# [Exercise brief]
Identify each line of the records that contains the string "bottom", and copy every such line in full. Treat uppercase and lowercase letters as different.

# [Provided information]
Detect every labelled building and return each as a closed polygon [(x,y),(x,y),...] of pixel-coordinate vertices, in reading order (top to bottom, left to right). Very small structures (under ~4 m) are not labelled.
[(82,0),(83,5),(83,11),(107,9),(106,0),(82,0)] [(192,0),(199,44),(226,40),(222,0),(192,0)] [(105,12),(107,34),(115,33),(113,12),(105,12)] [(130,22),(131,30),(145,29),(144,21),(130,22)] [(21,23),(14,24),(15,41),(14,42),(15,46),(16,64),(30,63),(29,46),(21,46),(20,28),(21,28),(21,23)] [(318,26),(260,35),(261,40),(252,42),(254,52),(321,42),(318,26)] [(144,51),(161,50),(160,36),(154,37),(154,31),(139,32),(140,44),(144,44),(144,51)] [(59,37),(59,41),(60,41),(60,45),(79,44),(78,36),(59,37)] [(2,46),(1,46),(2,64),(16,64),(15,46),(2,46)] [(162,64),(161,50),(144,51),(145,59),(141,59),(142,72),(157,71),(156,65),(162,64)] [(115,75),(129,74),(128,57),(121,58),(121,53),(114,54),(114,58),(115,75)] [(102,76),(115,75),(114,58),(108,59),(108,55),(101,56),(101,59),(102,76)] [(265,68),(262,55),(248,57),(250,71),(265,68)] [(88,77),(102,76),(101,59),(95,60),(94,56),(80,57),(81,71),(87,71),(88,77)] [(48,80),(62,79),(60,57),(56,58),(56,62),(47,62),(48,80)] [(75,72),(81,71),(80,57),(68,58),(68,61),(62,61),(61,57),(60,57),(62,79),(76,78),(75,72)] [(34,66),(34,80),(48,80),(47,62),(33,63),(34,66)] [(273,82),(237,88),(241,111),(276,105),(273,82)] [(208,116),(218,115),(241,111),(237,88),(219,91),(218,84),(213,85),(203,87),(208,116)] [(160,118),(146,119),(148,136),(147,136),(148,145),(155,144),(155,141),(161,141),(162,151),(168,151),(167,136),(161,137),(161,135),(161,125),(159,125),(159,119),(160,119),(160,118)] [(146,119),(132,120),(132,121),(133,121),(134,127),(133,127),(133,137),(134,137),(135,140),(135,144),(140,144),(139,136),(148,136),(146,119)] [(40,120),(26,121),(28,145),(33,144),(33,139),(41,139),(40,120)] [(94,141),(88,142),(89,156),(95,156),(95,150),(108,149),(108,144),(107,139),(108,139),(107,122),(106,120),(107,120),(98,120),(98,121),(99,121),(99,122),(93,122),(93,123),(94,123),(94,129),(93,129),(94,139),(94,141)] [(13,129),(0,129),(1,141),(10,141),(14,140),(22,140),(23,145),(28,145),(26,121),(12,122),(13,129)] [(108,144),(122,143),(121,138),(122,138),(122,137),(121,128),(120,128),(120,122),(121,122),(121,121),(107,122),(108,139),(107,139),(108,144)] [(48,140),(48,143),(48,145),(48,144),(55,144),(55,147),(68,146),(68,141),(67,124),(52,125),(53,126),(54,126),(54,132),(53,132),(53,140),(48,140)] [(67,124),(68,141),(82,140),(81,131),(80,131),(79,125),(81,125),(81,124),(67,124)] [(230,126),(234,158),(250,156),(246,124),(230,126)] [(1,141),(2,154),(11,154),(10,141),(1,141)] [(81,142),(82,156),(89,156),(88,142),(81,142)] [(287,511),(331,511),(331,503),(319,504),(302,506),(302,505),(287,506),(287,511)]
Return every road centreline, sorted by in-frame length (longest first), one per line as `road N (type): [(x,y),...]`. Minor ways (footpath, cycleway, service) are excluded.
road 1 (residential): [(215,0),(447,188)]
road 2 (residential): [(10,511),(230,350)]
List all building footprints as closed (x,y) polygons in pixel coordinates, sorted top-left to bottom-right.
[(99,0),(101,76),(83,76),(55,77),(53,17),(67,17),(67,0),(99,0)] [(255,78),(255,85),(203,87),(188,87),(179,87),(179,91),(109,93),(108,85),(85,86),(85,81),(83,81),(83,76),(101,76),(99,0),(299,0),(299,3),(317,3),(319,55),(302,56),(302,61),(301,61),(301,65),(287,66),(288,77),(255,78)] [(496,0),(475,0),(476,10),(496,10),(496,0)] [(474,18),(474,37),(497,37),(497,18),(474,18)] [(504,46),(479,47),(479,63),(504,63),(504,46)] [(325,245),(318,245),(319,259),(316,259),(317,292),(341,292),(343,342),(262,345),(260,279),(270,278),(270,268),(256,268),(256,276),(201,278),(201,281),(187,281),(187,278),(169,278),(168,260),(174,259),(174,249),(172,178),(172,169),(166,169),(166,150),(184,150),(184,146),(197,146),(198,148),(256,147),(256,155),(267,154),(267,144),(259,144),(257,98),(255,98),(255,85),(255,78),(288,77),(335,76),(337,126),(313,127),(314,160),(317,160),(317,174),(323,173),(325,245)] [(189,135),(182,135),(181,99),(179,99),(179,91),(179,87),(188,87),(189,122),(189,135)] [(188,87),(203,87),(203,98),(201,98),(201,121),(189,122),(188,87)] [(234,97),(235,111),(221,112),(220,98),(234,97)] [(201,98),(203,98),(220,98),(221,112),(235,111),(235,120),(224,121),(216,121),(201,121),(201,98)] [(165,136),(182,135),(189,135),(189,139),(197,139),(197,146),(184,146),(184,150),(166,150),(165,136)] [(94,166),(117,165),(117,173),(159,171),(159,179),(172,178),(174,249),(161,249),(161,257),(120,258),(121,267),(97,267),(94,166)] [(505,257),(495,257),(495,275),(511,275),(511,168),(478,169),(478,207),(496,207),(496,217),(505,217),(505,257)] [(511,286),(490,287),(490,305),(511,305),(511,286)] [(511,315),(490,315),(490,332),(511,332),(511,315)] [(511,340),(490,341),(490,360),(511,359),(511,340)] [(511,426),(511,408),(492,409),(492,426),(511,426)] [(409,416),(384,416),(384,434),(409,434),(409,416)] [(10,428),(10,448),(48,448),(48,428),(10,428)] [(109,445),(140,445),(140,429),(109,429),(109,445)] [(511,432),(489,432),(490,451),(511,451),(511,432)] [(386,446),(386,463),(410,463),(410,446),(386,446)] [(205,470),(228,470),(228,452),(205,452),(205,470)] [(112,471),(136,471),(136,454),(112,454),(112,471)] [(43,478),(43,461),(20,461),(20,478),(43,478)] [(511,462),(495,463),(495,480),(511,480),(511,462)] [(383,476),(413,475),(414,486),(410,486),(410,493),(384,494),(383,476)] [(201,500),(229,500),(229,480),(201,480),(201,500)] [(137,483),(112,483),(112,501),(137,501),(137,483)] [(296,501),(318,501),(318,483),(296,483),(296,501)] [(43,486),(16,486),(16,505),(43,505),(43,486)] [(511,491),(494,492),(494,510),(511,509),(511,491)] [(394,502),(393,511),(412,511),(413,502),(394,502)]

# [Completed exercise]
Detect every labelled building and return each as a closed polygon [(x,y),(x,y),...] of pixel-coordinate vertices, in reading order (top to bottom, left to right). Very small structures (under ~4 m) are not labelled.
List all building footprints as closed (x,y) polygons in pixel coordinates, sorted top-left to bottom-right.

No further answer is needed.